**ACTIVITY**
Print all of the records. Exclude the images.

**GIVEN DATA**

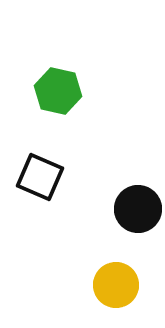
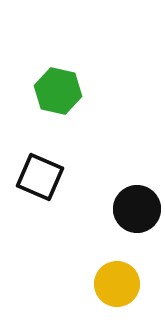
black circle: moved 1 px left
yellow circle: moved 1 px right, 1 px up
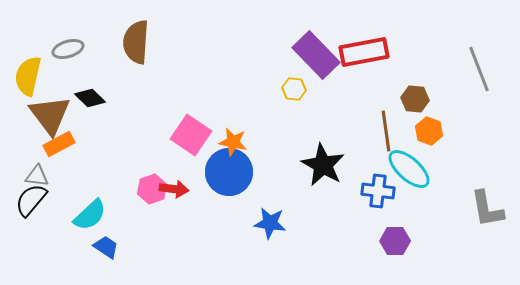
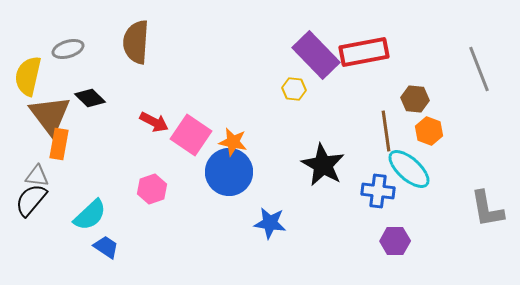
orange rectangle: rotated 52 degrees counterclockwise
red arrow: moved 20 px left, 67 px up; rotated 20 degrees clockwise
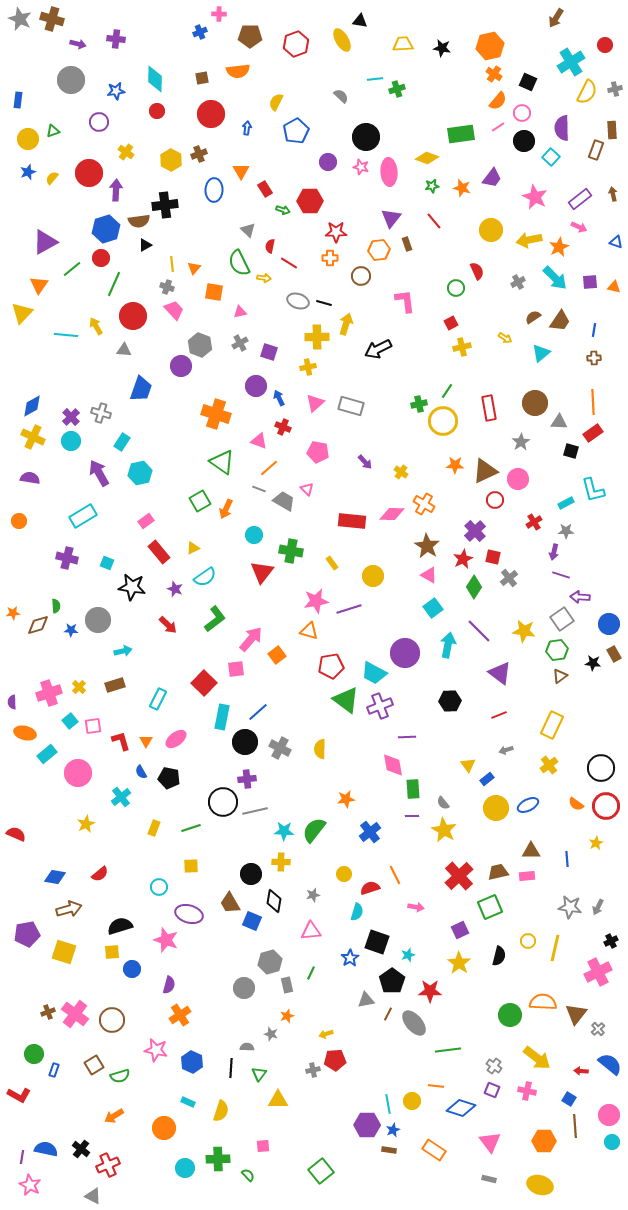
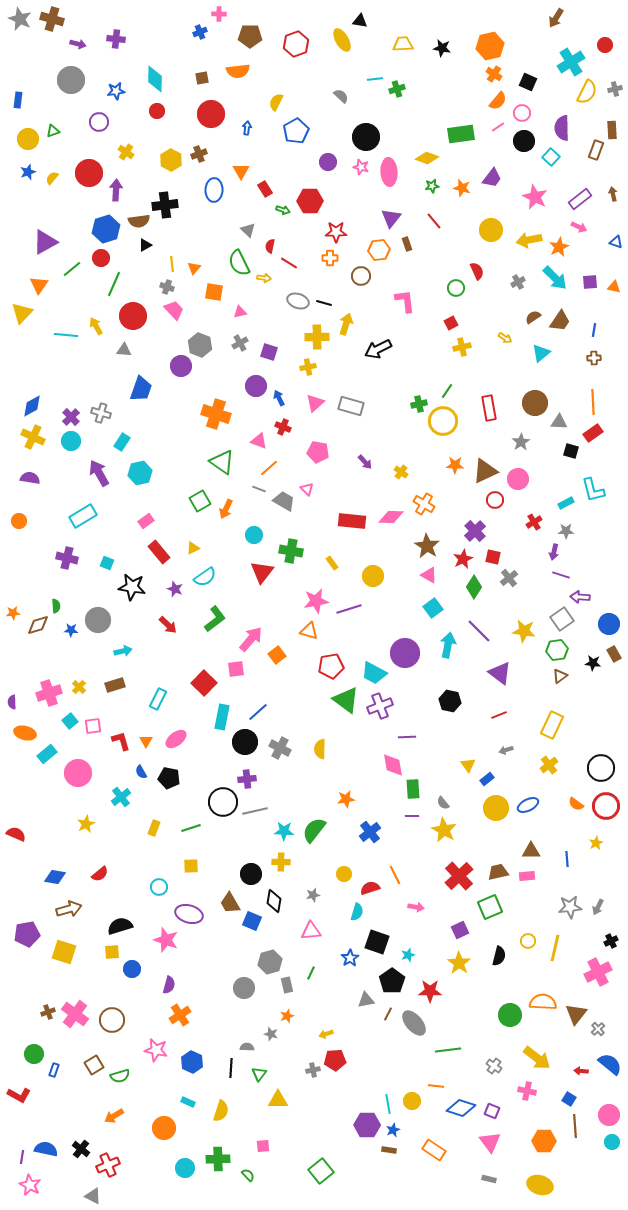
pink diamond at (392, 514): moved 1 px left, 3 px down
black hexagon at (450, 701): rotated 15 degrees clockwise
gray star at (570, 907): rotated 15 degrees counterclockwise
purple square at (492, 1090): moved 21 px down
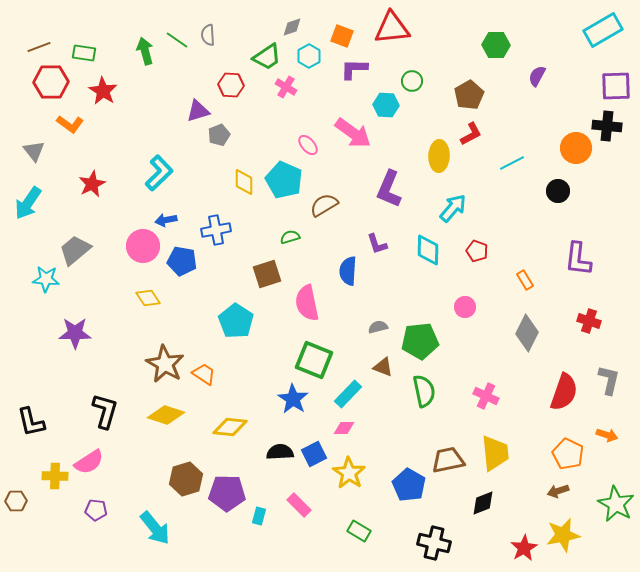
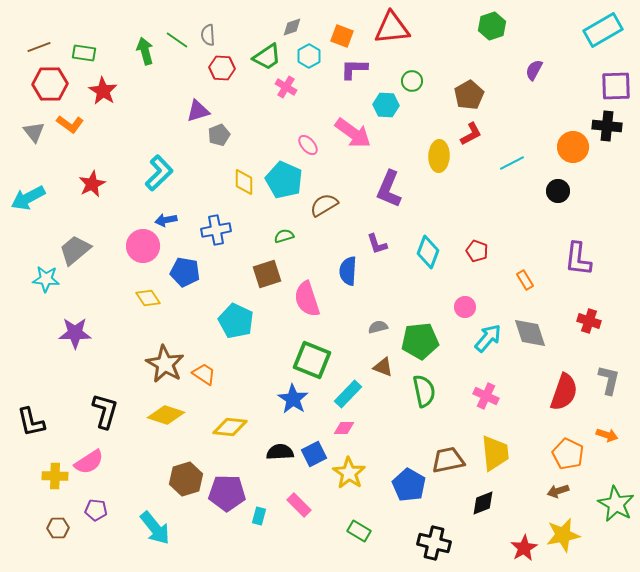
green hexagon at (496, 45): moved 4 px left, 19 px up; rotated 20 degrees counterclockwise
purple semicircle at (537, 76): moved 3 px left, 6 px up
red hexagon at (51, 82): moved 1 px left, 2 px down
red hexagon at (231, 85): moved 9 px left, 17 px up
orange circle at (576, 148): moved 3 px left, 1 px up
gray triangle at (34, 151): moved 19 px up
cyan arrow at (28, 203): moved 5 px up; rotated 28 degrees clockwise
cyan arrow at (453, 208): moved 35 px right, 130 px down
green semicircle at (290, 237): moved 6 px left, 1 px up
cyan diamond at (428, 250): moved 2 px down; rotated 20 degrees clockwise
blue pentagon at (182, 261): moved 3 px right, 11 px down
pink semicircle at (307, 303): moved 4 px up; rotated 6 degrees counterclockwise
cyan pentagon at (236, 321): rotated 8 degrees counterclockwise
gray diamond at (527, 333): moved 3 px right; rotated 45 degrees counterclockwise
green square at (314, 360): moved 2 px left
brown hexagon at (16, 501): moved 42 px right, 27 px down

**ANSWER SPACE**
black circle: moved 1 px left
yellow circle: moved 1 px right, 1 px up
orange rectangle: rotated 52 degrees counterclockwise
red arrow: moved 20 px left, 67 px up; rotated 20 degrees clockwise
pink diamond at (392, 514): moved 1 px left, 3 px down
black hexagon at (450, 701): rotated 15 degrees clockwise
gray star at (570, 907): rotated 15 degrees counterclockwise
purple square at (492, 1090): moved 21 px down
green hexagon at (496, 45): moved 4 px left, 19 px up; rotated 20 degrees counterclockwise
purple semicircle at (537, 76): moved 3 px left, 6 px up
red hexagon at (51, 82): moved 1 px left, 2 px down
red hexagon at (231, 85): moved 9 px left, 17 px up
orange circle at (576, 148): moved 3 px left, 1 px up
gray triangle at (34, 151): moved 19 px up
cyan arrow at (28, 203): moved 5 px up; rotated 28 degrees clockwise
cyan arrow at (453, 208): moved 35 px right, 130 px down
green semicircle at (290, 237): moved 6 px left, 1 px up
cyan diamond at (428, 250): moved 2 px down; rotated 20 degrees clockwise
blue pentagon at (182, 261): moved 3 px right, 11 px down
pink semicircle at (307, 303): moved 4 px up; rotated 6 degrees counterclockwise
cyan pentagon at (236, 321): rotated 8 degrees counterclockwise
gray diamond at (527, 333): moved 3 px right; rotated 45 degrees counterclockwise
green square at (314, 360): moved 2 px left
brown hexagon at (16, 501): moved 42 px right, 27 px down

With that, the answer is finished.